- **Data supplied**

_ _ _ _ _

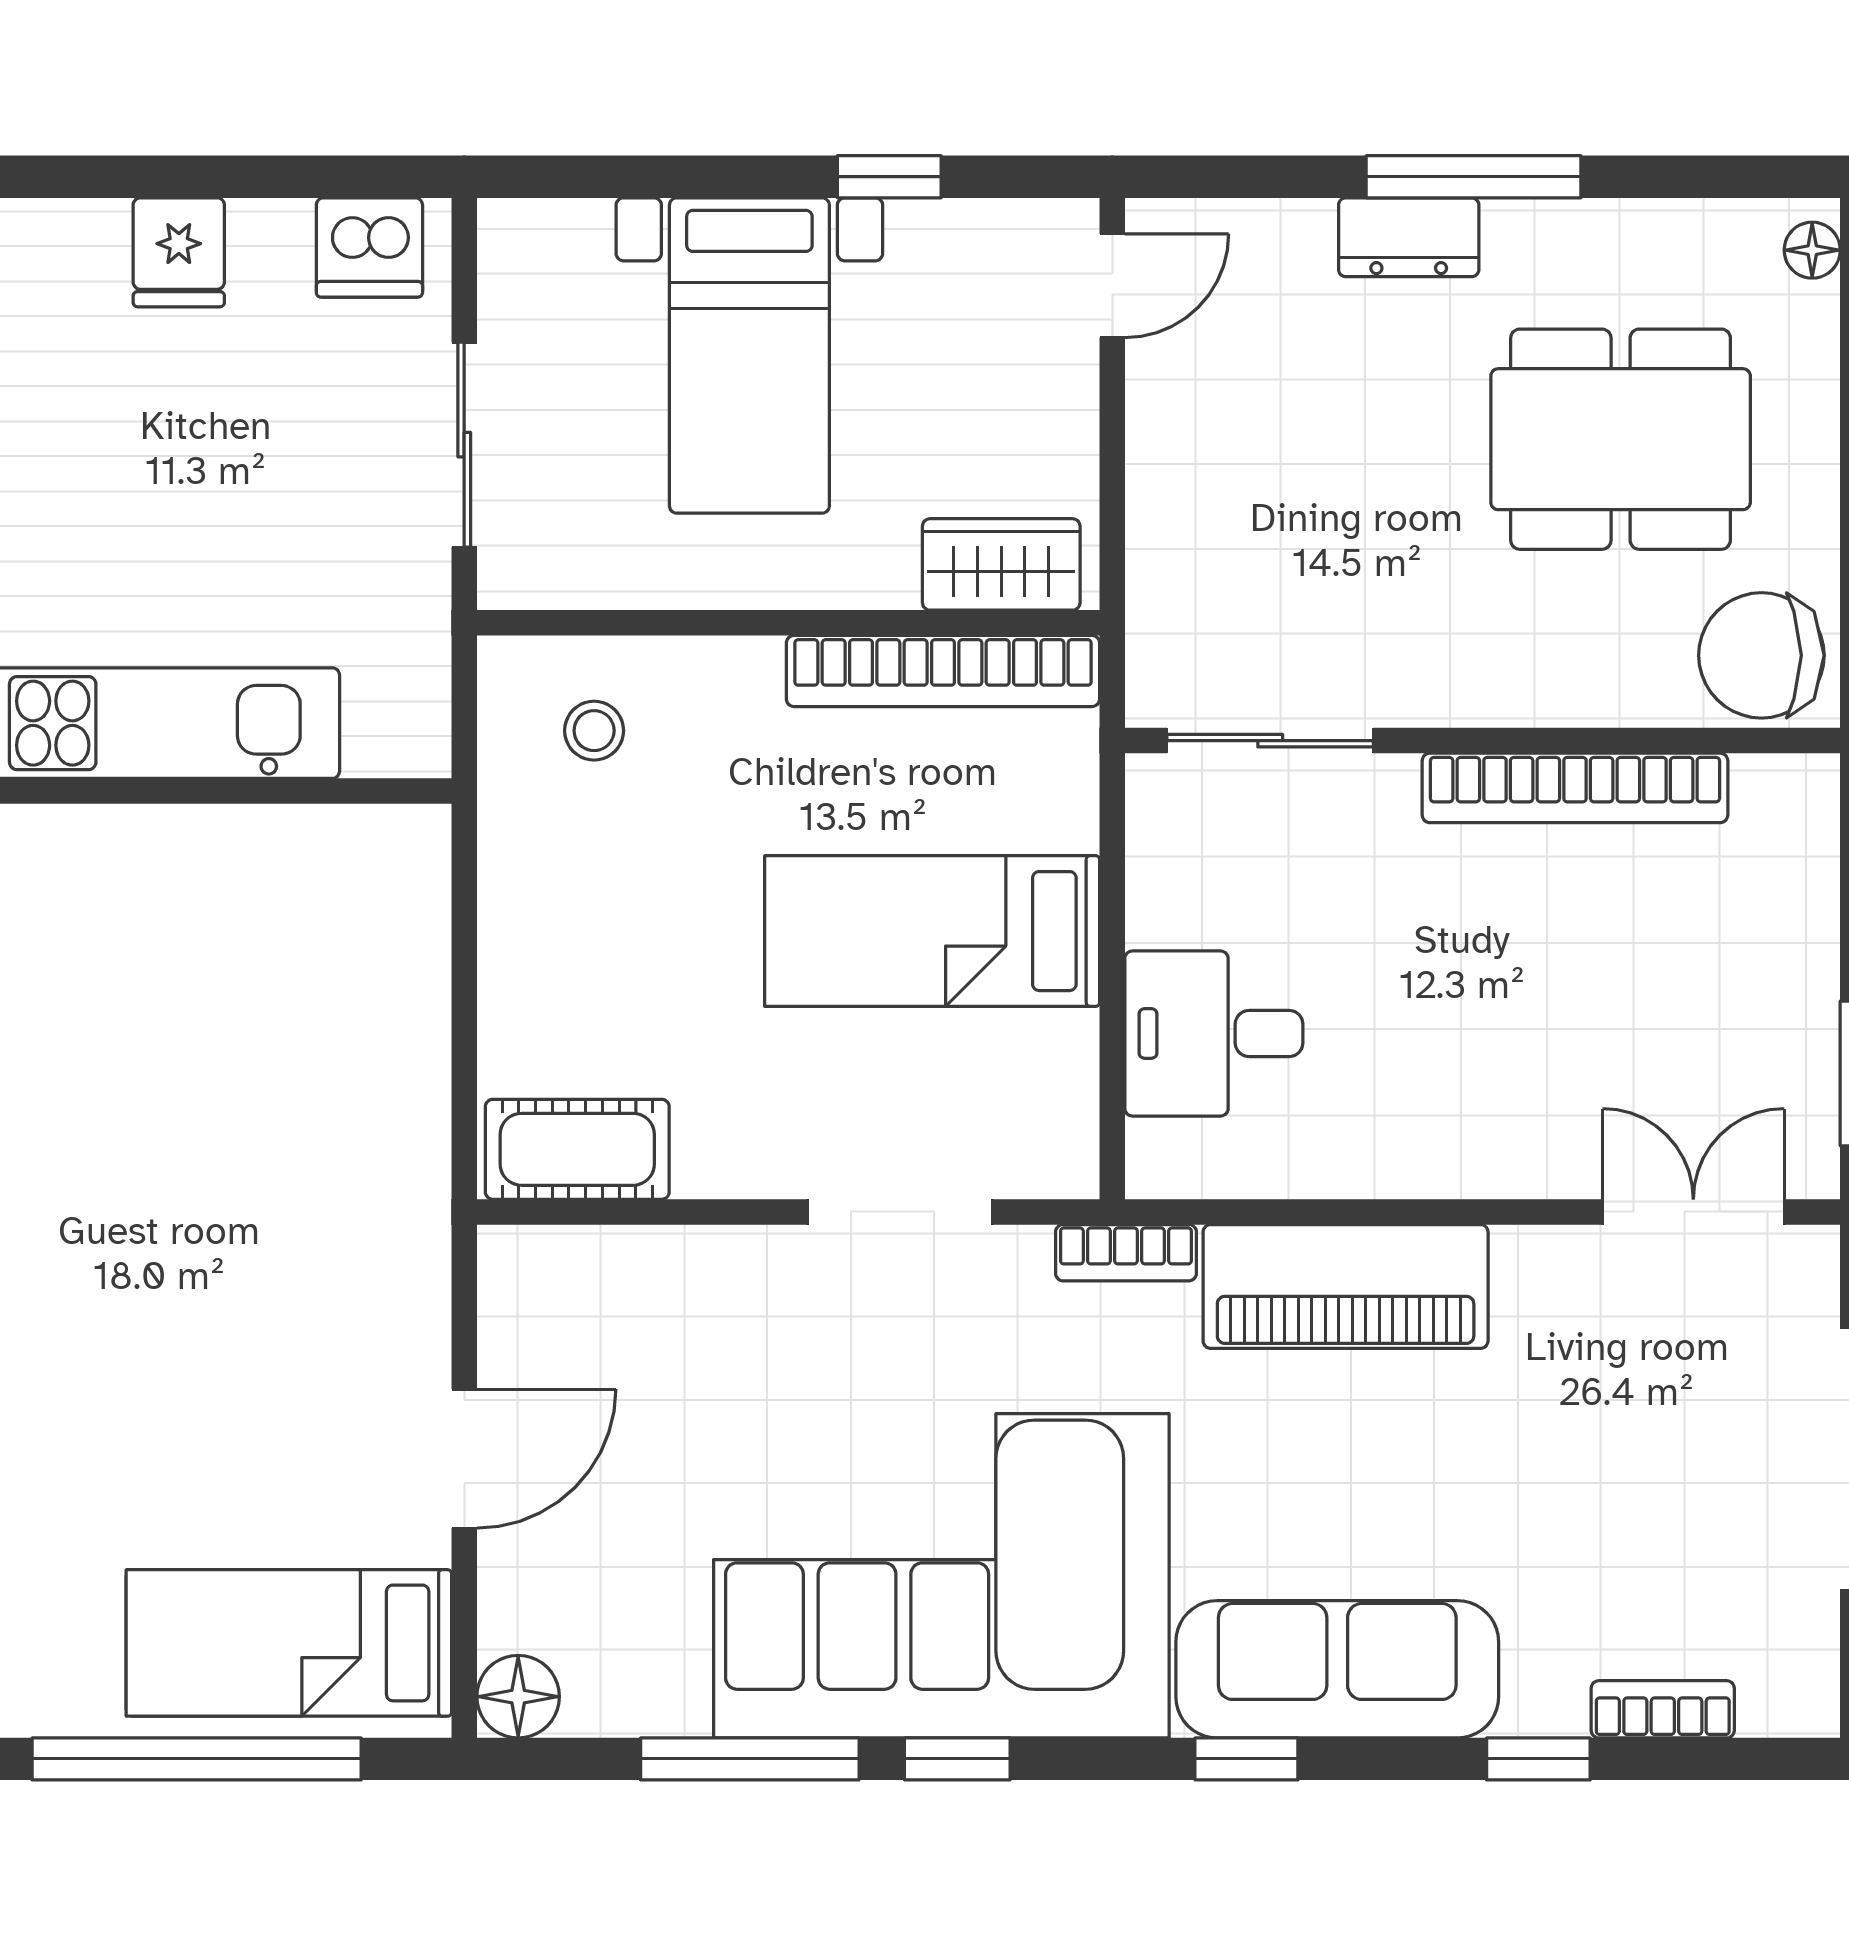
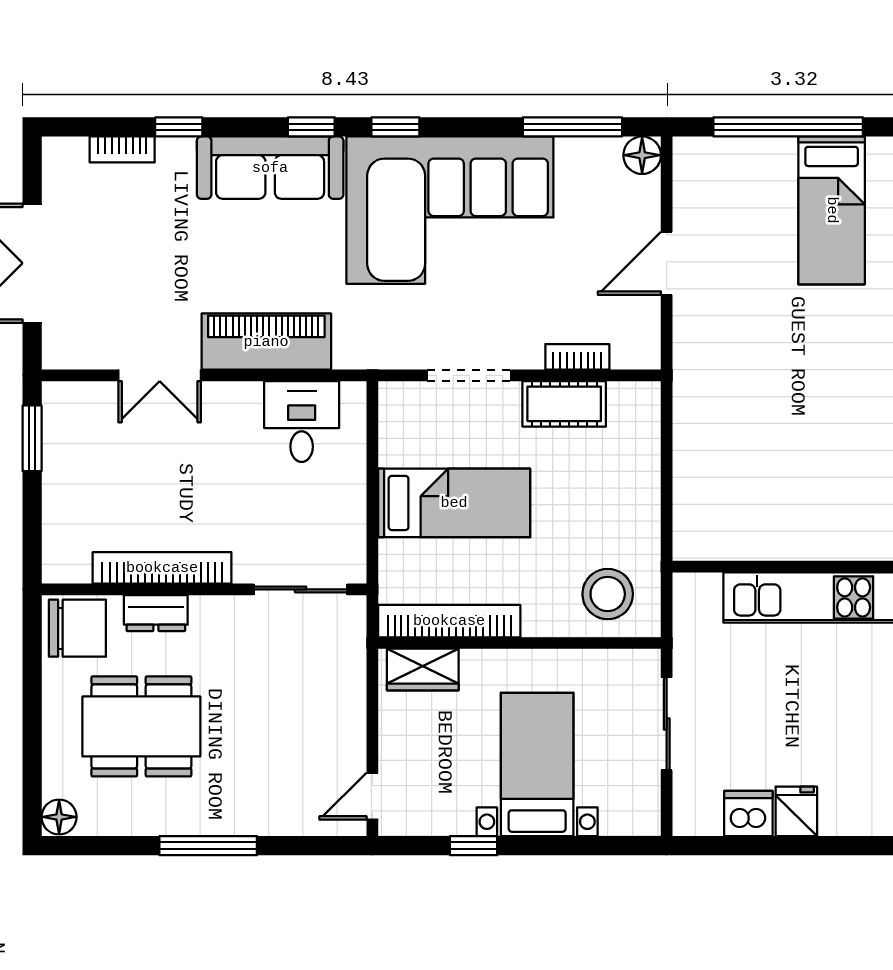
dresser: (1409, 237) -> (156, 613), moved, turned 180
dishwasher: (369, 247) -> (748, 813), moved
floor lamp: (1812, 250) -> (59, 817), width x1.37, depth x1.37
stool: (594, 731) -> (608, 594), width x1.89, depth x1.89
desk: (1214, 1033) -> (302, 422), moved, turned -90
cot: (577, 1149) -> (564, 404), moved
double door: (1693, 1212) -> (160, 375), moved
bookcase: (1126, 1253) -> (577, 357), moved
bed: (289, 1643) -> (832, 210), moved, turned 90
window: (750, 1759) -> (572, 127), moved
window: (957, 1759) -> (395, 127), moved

_ _ _ _ _

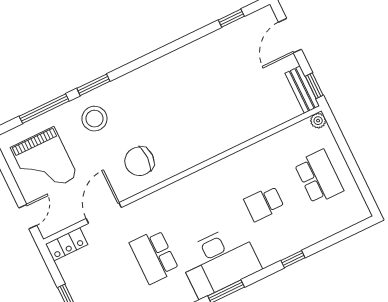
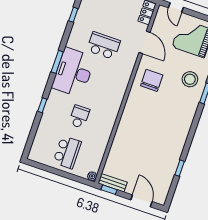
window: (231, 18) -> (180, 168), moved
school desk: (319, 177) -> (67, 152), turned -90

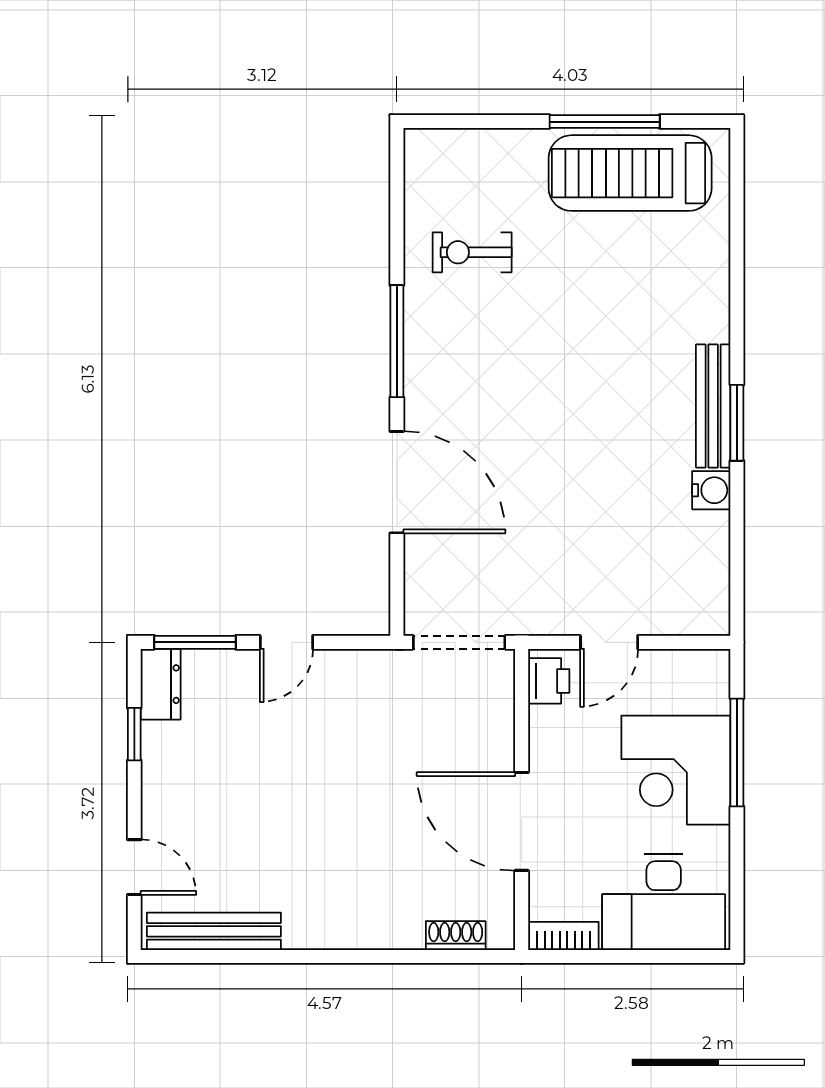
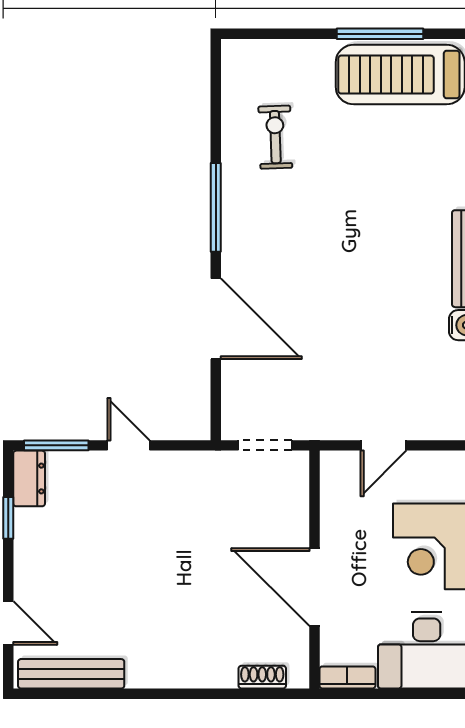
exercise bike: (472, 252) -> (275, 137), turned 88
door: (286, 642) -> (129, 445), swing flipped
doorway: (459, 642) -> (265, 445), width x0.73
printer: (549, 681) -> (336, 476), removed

_ _ _ _ _

- **Directions for this task**
The lines to copy are those above that contain "desk".

- **Response box**
desk: (1214, 1033) -> (302, 422), moved, turned -90
school desk: (319, 177) -> (67, 152), turned -90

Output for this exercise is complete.